==== DATASET CONTENT ====
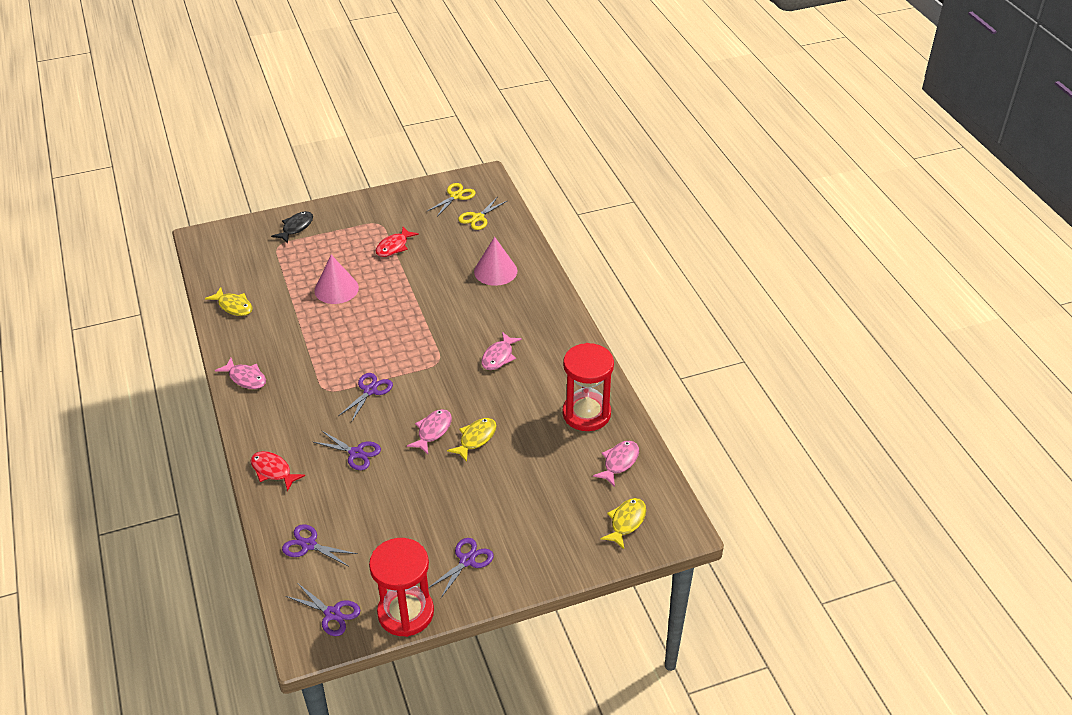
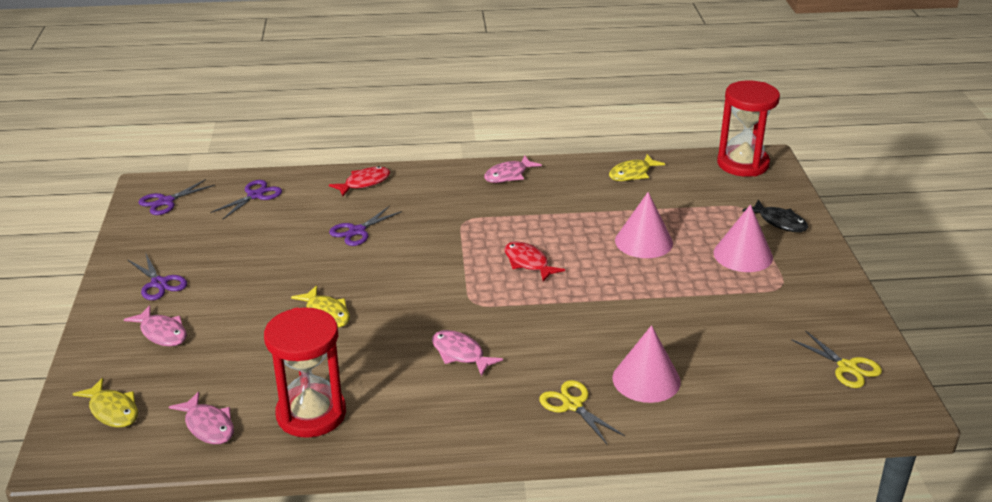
camera: 105 degrees right, 10 degrees down
(343, 241) = (743, 255): none -> pink cone
(370, 390) = (448, 249): purple scissors -> none
(394, 247) = (724, 294): red fish -> red fish (528, 263)
(405, 613) = (131, 240): red hourglass -> red hourglass (743, 164)
(433, 431) = (358, 284): pink fish -> pink fish (162, 333)
(478, 218) = (785, 382): yellow scissors -> yellow scissors (572, 405)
====
YOUR TASK: Copy the data exactly. Pictures do not belong in the copy.

FINISHED TASK:
camera: 105 degrees right, 10 degrees down
(343, 241) = (743, 255): none -> pink cone
(370, 390) = (448, 249): purple scissors -> none
(394, 247) = (724, 294): red fish -> red fish (528, 263)
(405, 613) = (131, 240): red hourglass -> red hourglass (743, 164)
(433, 431) = (358, 284): pink fish -> pink fish (162, 333)
(478, 218) = (785, 382): yellow scissors -> yellow scissors (572, 405)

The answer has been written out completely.